#### [What you will do]
What you return should match the records below exactly.

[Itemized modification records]
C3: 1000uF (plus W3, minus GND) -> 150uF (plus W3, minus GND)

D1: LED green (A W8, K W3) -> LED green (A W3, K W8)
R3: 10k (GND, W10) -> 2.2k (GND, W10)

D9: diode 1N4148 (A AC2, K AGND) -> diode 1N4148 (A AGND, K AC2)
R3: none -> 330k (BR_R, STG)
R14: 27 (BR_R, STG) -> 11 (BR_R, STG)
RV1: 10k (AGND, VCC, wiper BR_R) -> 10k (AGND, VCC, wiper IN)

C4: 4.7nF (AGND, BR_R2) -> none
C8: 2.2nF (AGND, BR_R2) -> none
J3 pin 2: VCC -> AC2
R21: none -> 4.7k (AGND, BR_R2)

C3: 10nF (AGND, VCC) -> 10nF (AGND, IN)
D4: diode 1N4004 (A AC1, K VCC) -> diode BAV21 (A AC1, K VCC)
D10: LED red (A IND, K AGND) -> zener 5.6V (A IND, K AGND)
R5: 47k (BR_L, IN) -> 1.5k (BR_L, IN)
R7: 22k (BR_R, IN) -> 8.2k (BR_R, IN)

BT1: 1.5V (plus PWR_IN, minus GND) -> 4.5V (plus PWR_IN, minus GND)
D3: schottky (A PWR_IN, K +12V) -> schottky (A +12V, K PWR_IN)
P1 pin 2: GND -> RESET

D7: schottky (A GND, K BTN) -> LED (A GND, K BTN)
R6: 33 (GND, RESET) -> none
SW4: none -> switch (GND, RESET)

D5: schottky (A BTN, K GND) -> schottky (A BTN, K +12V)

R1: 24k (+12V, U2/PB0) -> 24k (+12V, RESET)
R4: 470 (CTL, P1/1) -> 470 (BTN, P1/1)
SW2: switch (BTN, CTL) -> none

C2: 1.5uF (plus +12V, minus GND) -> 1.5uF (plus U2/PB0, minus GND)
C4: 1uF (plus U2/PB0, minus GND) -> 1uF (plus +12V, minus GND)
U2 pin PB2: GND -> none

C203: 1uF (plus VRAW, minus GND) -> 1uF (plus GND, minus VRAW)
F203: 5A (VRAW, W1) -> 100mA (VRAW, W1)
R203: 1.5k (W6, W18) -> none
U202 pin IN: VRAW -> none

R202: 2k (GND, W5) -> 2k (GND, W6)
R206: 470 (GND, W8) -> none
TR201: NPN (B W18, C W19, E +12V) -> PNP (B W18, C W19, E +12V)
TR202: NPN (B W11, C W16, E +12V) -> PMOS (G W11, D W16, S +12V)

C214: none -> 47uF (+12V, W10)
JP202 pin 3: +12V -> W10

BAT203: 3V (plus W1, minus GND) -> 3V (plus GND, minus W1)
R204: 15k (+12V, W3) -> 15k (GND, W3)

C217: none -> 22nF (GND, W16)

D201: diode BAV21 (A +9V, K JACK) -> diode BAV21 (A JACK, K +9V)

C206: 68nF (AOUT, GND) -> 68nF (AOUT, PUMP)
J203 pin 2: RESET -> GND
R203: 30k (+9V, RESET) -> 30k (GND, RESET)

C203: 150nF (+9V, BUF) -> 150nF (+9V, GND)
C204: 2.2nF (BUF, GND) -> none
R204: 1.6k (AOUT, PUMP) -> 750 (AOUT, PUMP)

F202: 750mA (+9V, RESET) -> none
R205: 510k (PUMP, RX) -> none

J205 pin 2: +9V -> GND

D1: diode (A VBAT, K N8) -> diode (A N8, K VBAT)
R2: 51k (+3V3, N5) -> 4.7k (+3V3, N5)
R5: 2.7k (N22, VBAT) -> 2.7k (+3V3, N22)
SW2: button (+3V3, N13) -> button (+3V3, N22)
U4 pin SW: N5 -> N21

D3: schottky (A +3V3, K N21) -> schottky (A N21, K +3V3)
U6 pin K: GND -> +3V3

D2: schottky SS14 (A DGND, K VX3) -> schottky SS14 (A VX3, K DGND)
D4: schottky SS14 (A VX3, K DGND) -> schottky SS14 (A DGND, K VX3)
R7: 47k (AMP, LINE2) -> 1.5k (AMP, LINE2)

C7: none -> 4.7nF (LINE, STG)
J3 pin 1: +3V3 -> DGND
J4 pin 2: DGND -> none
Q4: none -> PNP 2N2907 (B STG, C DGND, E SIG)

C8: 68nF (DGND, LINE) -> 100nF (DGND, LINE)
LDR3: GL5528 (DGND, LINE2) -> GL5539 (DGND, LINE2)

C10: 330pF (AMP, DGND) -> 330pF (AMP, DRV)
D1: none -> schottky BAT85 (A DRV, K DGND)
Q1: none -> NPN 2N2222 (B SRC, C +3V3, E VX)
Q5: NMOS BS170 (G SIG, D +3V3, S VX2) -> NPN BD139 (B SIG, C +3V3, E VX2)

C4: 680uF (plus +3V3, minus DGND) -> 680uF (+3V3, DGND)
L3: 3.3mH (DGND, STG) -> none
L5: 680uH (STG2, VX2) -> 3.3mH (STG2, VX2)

#### [Written answer]
C3: 1000uF (plus W3, minus GND) -> 150uF (plus W3, minus GND)

D1: LED green (A W8, K W3) -> LED green (A W3, K W8)
R3: 10k (GND, W10) -> 2.2k (GND, W10)

D9: diode 1N4148 (A AC2, K AGND) -> diode 1N4148 (A AGND, K AC2)
R3: none -> 330k (BR_R, STG)
R14: 27 (BR_R, STG) -> 11 (BR_R, STG)
RV1: 10k (AGND, VCC, wiper BR_R) -> 10k (AGND, VCC, wiper IN)

C4: 4.7nF (AGND, BR_R2) -> none
C8: 2.2nF (AGND, BR_R2) -> none
J3 pin 2: VCC -> AC2
R21: none -> 4.7k (AGND, BR_R2)

C3: 10nF (AGND, VCC) -> 10nF (AGND, IN)
D4: diode 1N4004 (A AC1, K VCC) -> diode BAV21 (A AC1, K VCC)
D10: LED red (A IND, K AGND) -> zener 5.6V (A IND, K AGND)
R5: 47k (BR_L, IN) -> 1.5k (BR_L, IN)
R7: 22k (BR_R, IN) -> 8.2k (BR_R, IN)

BT1: 1.5V (plus PWR_IN, minus GND) -> 4.5V (plus PWR_IN, minus GND)
D3: schottky (A PWR_IN, K +12V) -> schottky (A +12V, K PWR_IN)
P1 pin 2: GND -> RESET

D7: schottky (A GND, K BTN) -> LED (A GND, K BTN)
R6: 33 (GND, RESET) -> none
SW4: none -> switch (GND, RESET)

D5: schottky (A BTN, K GND) -> schottky (A BTN, K +12V)

R1: 24k (+12V, U2/PB0) -> 24k (+12V, RESET)
R4: 470 (CTL, P1/1) -> 470 (BTN, P1/1)
SW2: switch (BTN, CTL) -> none

C2: 1.5uF (plus +12V, minus GND) -> 1.5uF (plus U2/PB0, minus GND)
C4: 1uF (plus U2/PB0, minus GND) -> 1uF (plus +12V, minus GND)
U2 pin PB2: GND -> none

C203: 1uF (plus VRAW, minus GND) -> 1uF (plus GND, minus VRAW)
F203: 5A (VRAW, W1) -> 100mA (VRAW, W1)
R203: 1.5k (W6, W18) -> none
U202 pin IN: VRAW -> none

R202: 2k (GND, W5) -> 2k (GND, W6)
R206: 470 (GND, W8) -> none
TR201: NPN (B W18, C W19, E +12V) -> PNP (B W18, C W19, E +12V)
TR202: NPN (B W11, C W16, E +12V) -> PMOS (G W11, D W16, S +12V)

C214: none -> 47uF (+12V, W10)
JP202 pin 3: +12V -> W10

BAT203: 3V (plus W1, minus GND) -> 3V (plus GND, minus W1)
R204: 15k (+12V, W3) -> 15k (GND, W3)

C217: none -> 22nF (GND, W16)

D201: diode BAV21 (A +9V, K JACK) -> diode BAV21 (A JACK, K +9V)

C206: 68nF (AOUT, GND) -> 68nF (AOUT, PUMP)
J203 pin 2: RESET -> GND
R203: 30k (+9V, RESET) -> 30k (GND, RESET)

C203: 150nF (+9V, BUF) -> 150nF (+9V, GND)
C204: 2.2nF (BUF, GND) -> none
R204: 1.6k (AOUT, PUMP) -> 750 (AOUT, PUMP)

F202: 750mA (+9V, RESET) -> none
R205: 510k (PUMP, RX) -> none

J205 pin 2: +9V -> GND

D1: diode (A VBAT, K N8) -> diode (A N8, K VBAT)
R2: 51k (+3V3, N5) -> 4.7k (+3V3, N5)
R5: 2.7k (N22, VBAT) -> 2.7k (+3V3, N22)
SW2: button (+3V3, N13) -> button (+3V3, N22)
U4 pin SW: N5 -> N21

D3: schottky (A +3V3, K N21) -> schottky (A N21, K +3V3)
U6 pin K: GND -> +3V3

D2: schottky SS14 (A DGND, K VX3) -> schottky SS14 (A VX3, K DGND)
D4: schottky SS14 (A VX3, K DGND) -> schottky SS14 (A DGND, K VX3)
R7: 47k (AMP, LINE2) -> 1.5k (AMP, LINE2)

C7: none -> 4.7nF (LINE, STG)
J3 pin 1: +3V3 -> DGND
J4 pin 2: DGND -> none
Q4: none -> PNP 2N2907 (B STG, C DGND, E SIG)

C8: 68nF (DGND, LINE) -> 100nF (DGND, LINE)
LDR3: GL5528 (DGND, LINE2) -> GL5539 (DGND, LINE2)

C10: 330pF (AMP, DGND) -> 330pF (AMP, DRV)
D1: none -> schottky BAT85 (A DRV, K DGND)
Q1: none -> NPN 2N2222 (B SRC, C +3V3, E VX)
Q5: NMOS BS170 (G SIG, D +3V3, S VX2) -> NPN BD139 (B SIG, C +3V3, E VX2)

C4: 680uF (plus +3V3, minus DGND) -> 680uF (+3V3, DGND)
L3: 3.3mH (DGND, STG) -> none
L5: 680uH (STG2, VX2) -> 3.3mH (STG2, VX2)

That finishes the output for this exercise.